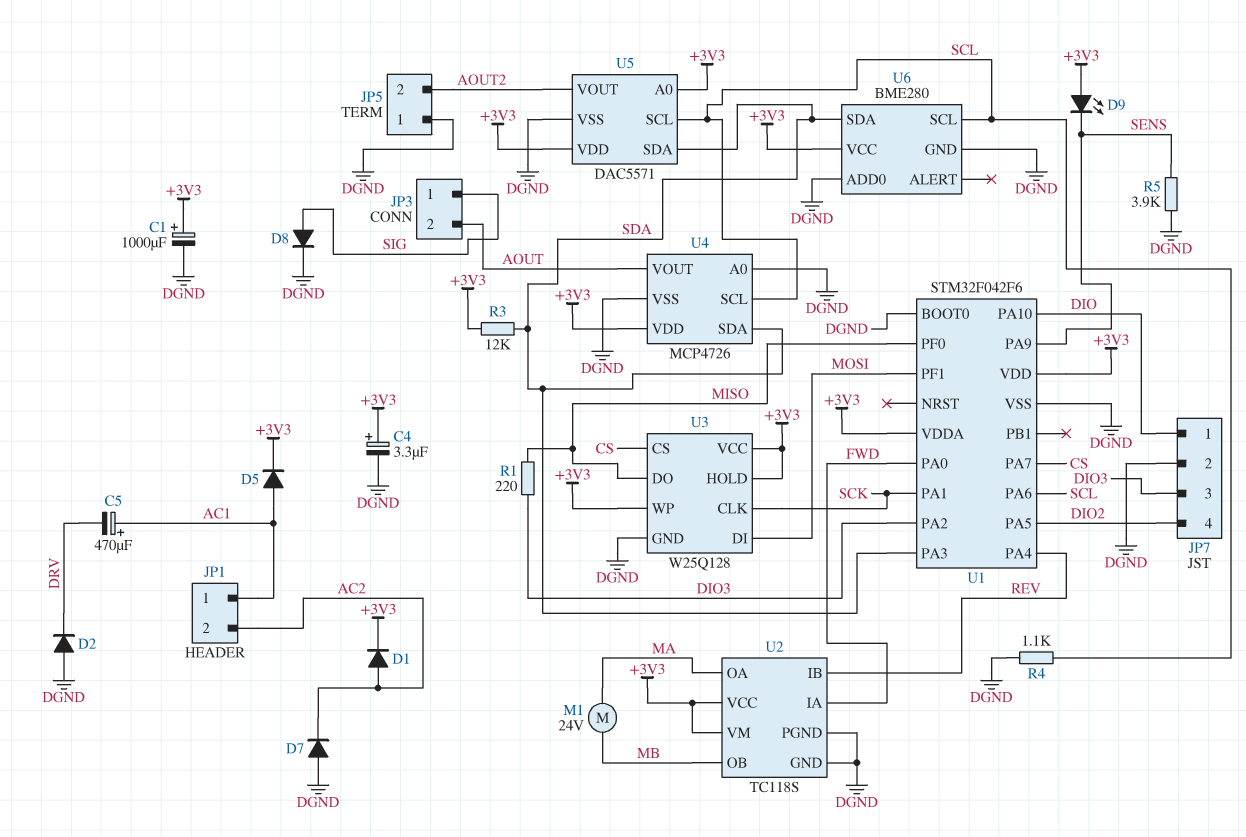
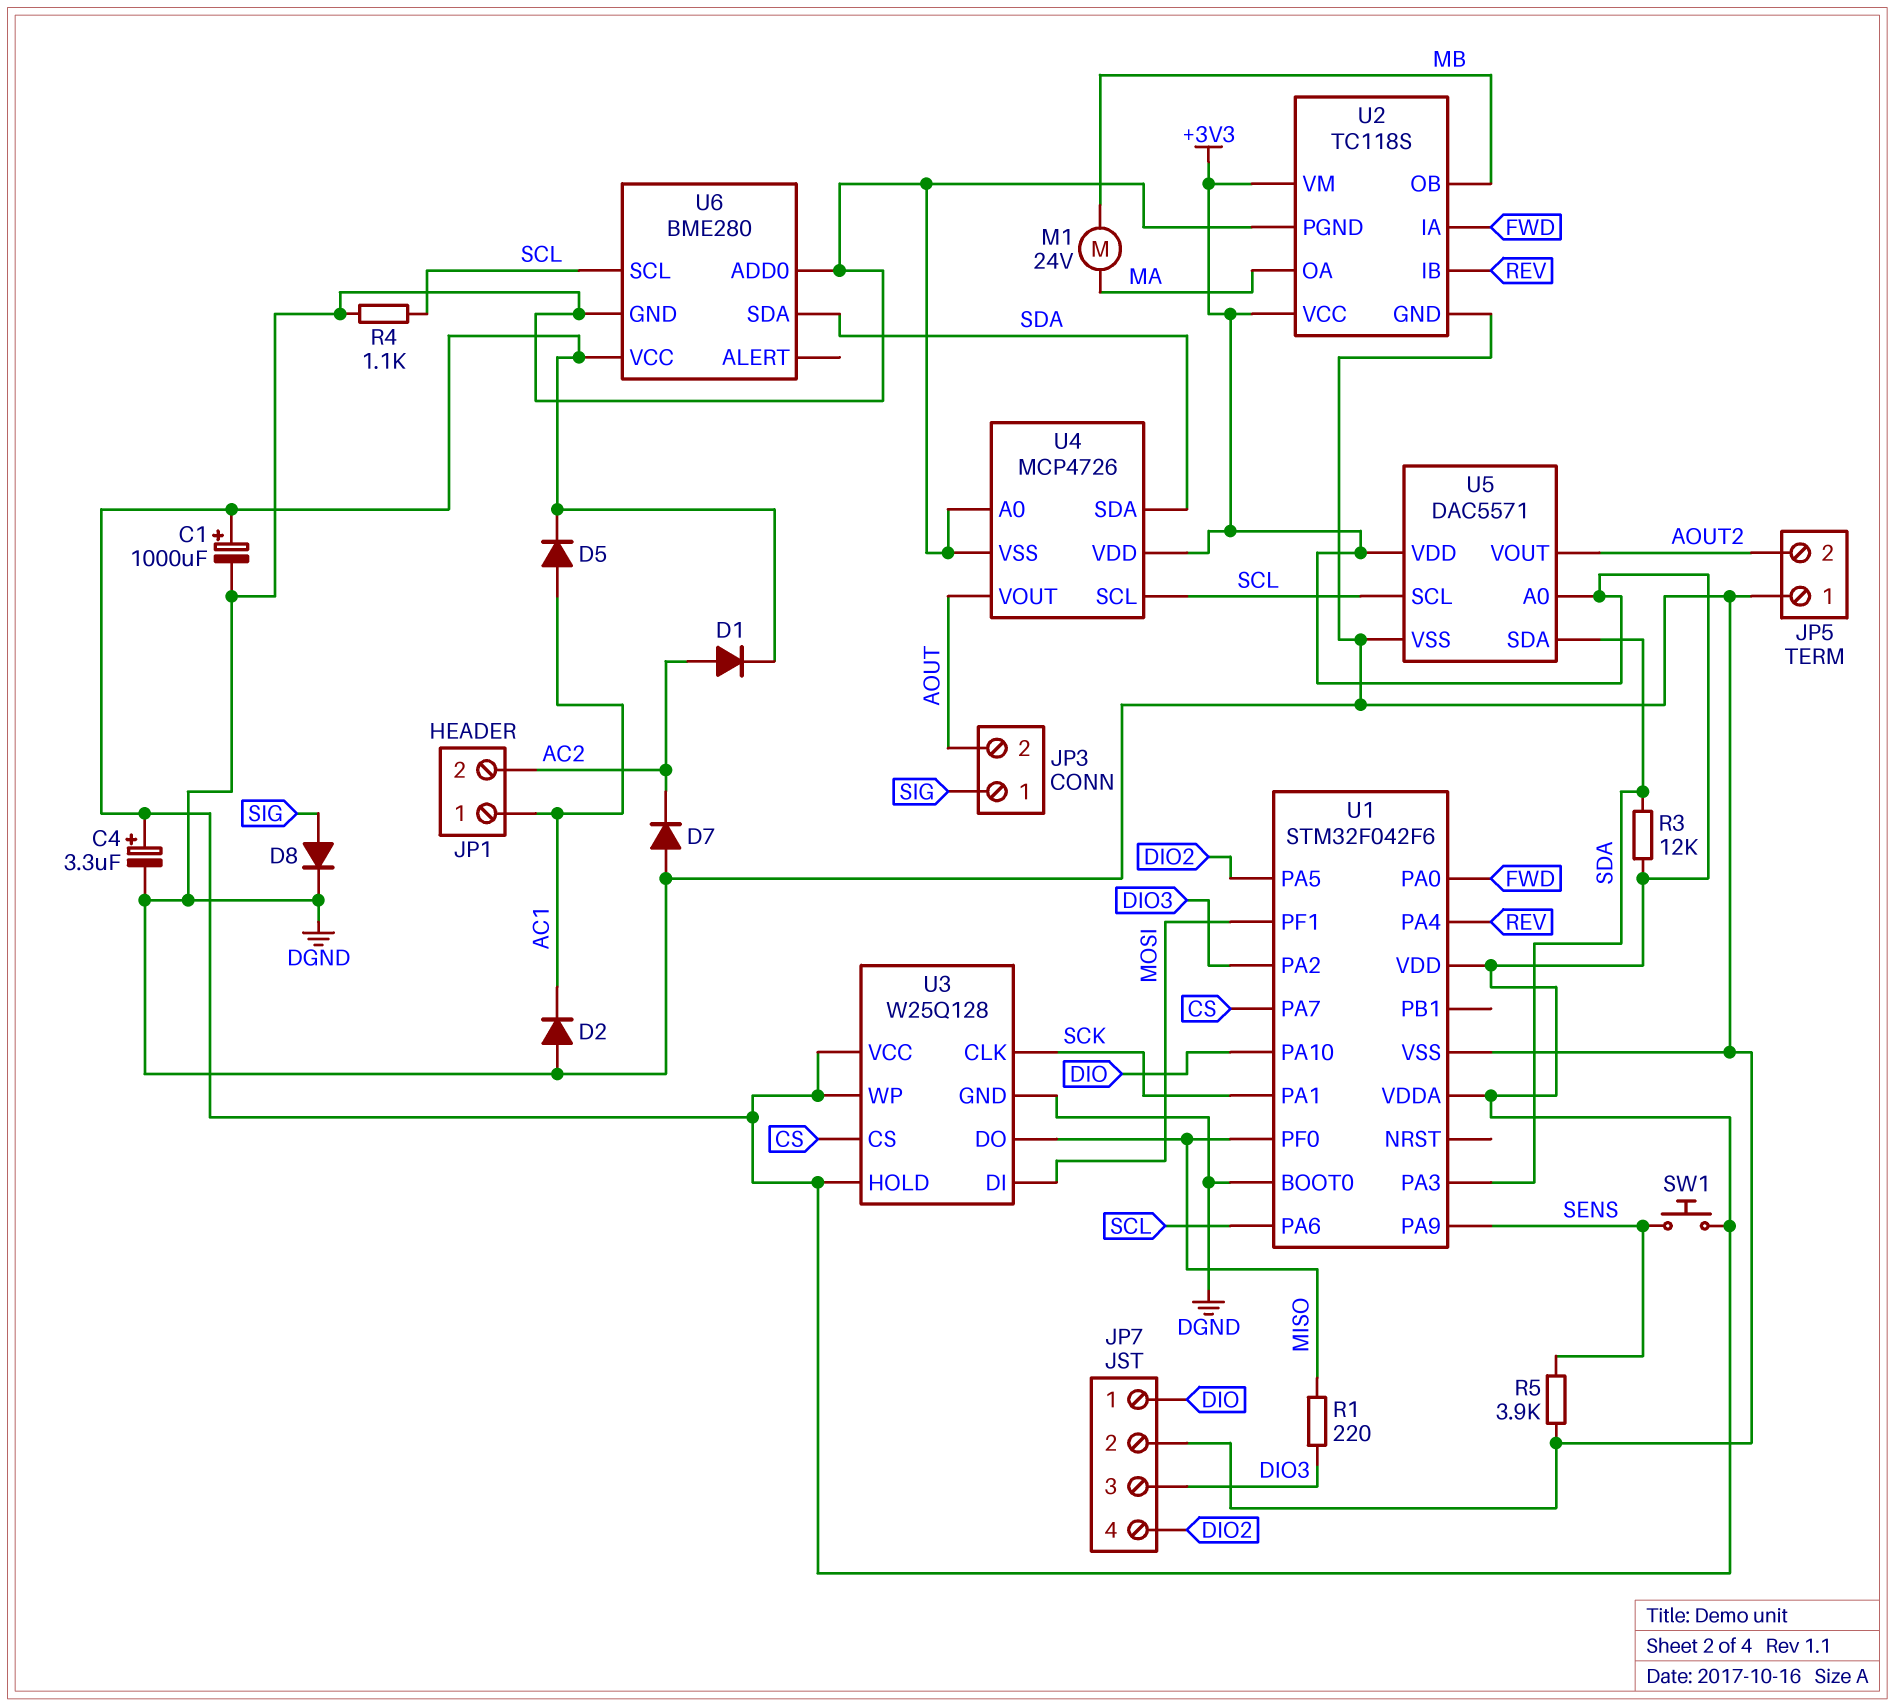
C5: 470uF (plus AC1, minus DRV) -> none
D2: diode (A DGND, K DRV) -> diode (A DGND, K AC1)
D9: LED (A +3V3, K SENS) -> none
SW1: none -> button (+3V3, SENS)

---

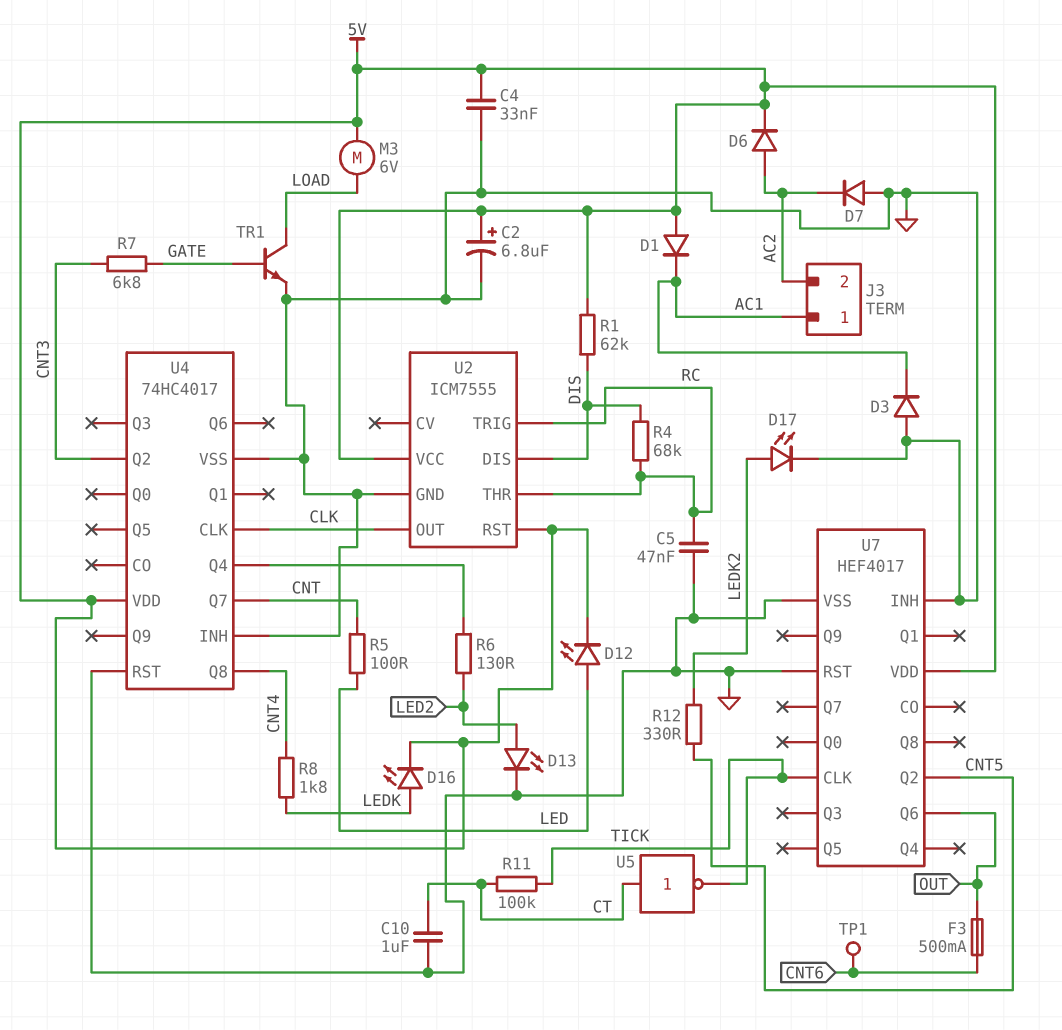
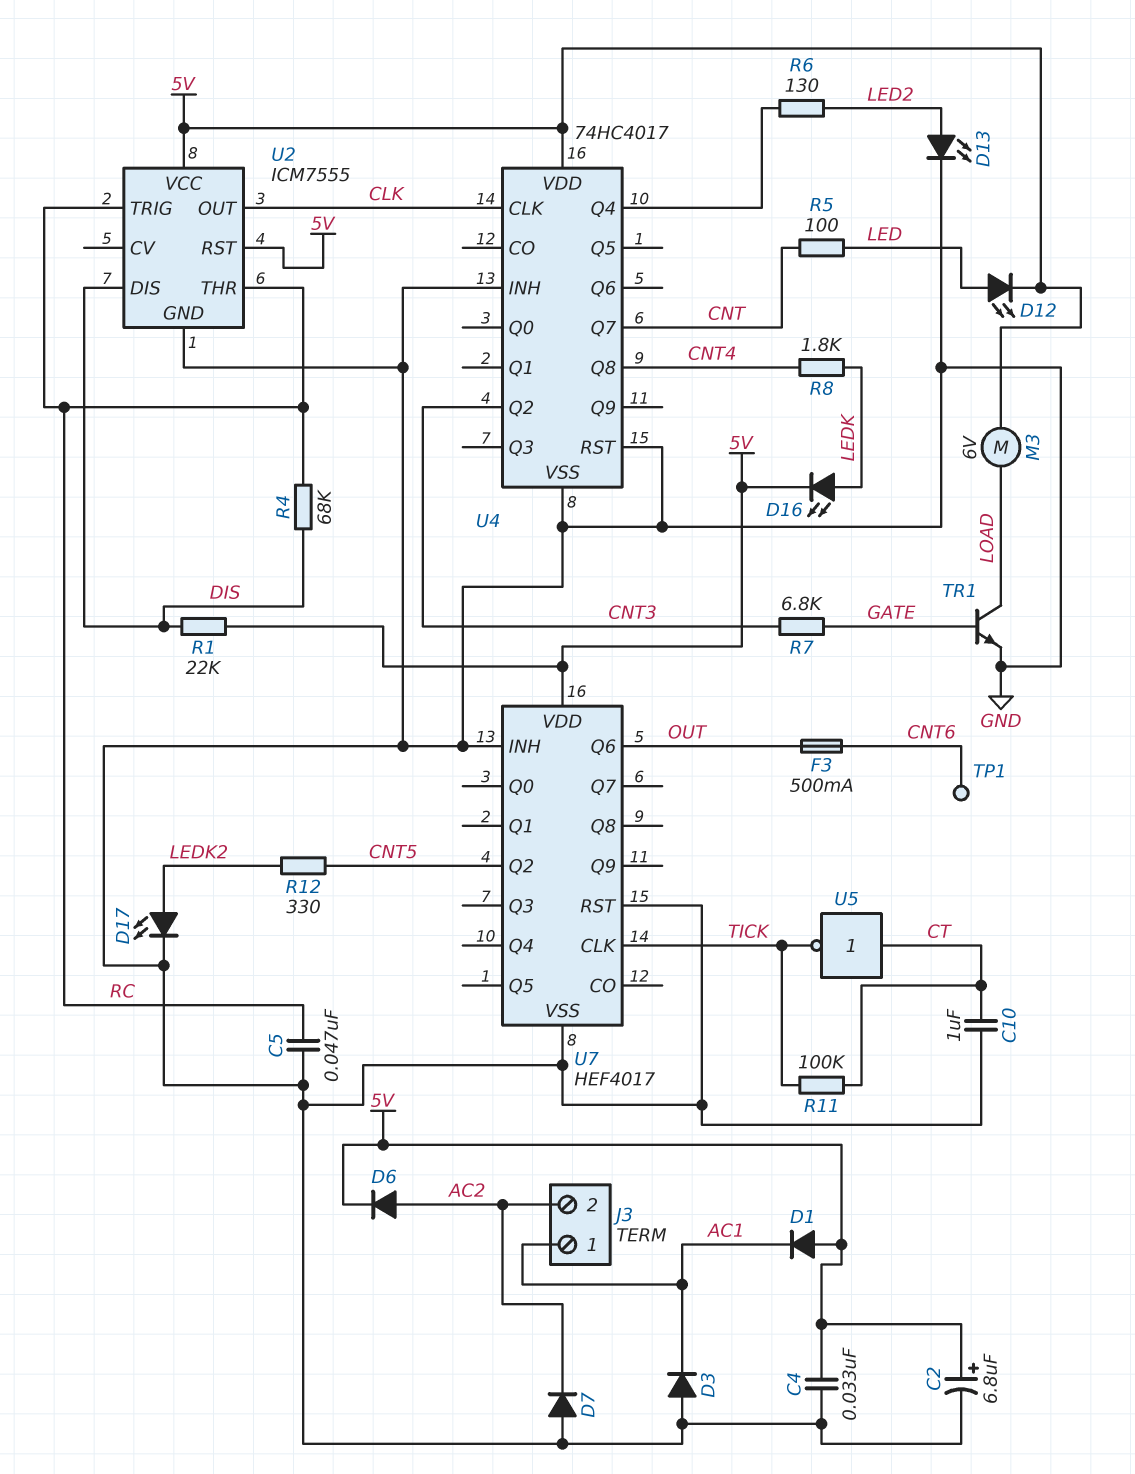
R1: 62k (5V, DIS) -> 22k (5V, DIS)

■ **Work order**
All lines above from the one with "C5: 470uF (plus AC1, minus DRV) -> none" to the one with "SW1: none -> button (+3V3, SENS)", inclusive, should be copied exactly, and no other lines.

■ **Your response**
C5: 470uF (plus AC1, minus DRV) -> none
D2: diode (A DGND, K DRV) -> diode (A DGND, K AC1)
D9: LED (A +3V3, K SENS) -> none
SW1: none -> button (+3V3, SENS)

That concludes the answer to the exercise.